Verbatim repeat, images excluded. Give each entry again as written.

Given data START

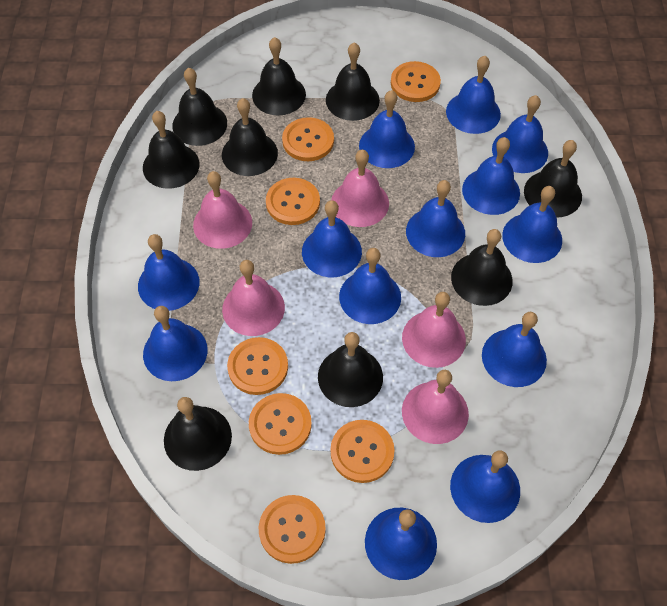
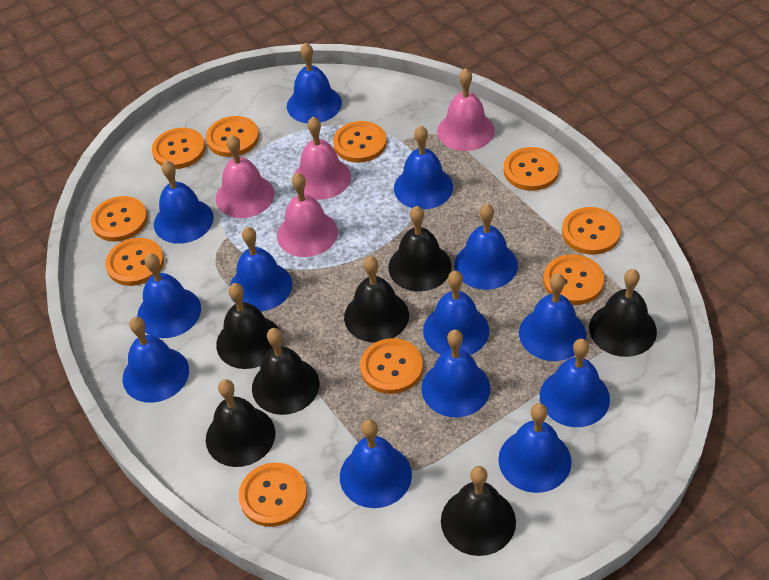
black bell: 9 -> 7
orange button: 7 -> 10
pink bell: 5 -> 4

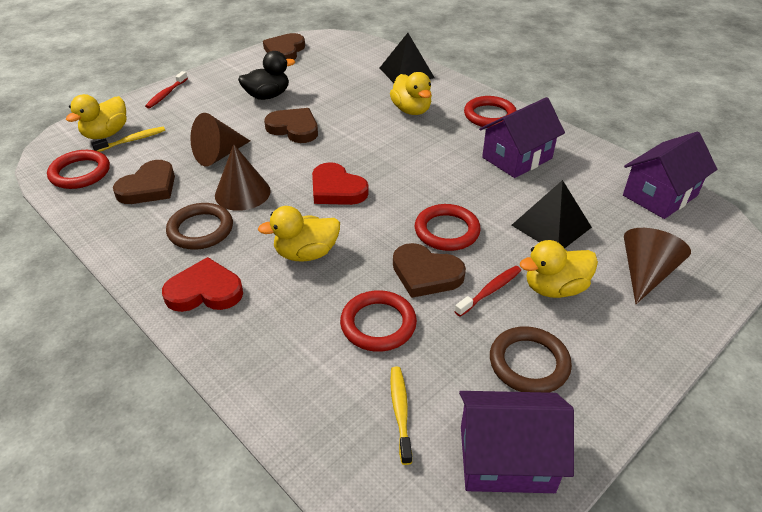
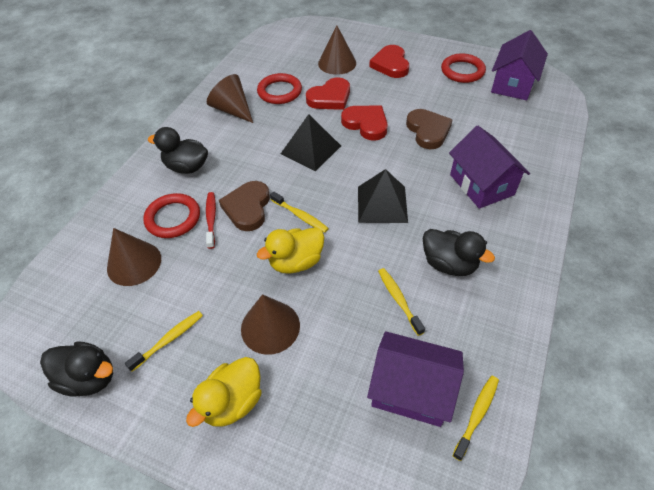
black duck: 1 -> 3
brown cone: 3 -> 4
brown heart: 4 -> 2
brown ring: 2 -> 0
red heart: 2 -> 3
red ring: 4 -> 3
red toothbrush: 2 -> 1
yellow duck: 4 -> 2
yellow toothbrush: 2 -> 4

Given data END

(Your solution):
black bell: 9 -> 7
orange button: 7 -> 10
pink bell: 5 -> 4

black duck: 1 -> 3
brown cone: 3 -> 4
brown heart: 4 -> 2
brown ring: 2 -> 0
red heart: 2 -> 3
red ring: 4 -> 3
red toothbrush: 2 -> 1
yellow duck: 4 -> 2
yellow toothbrush: 2 -> 4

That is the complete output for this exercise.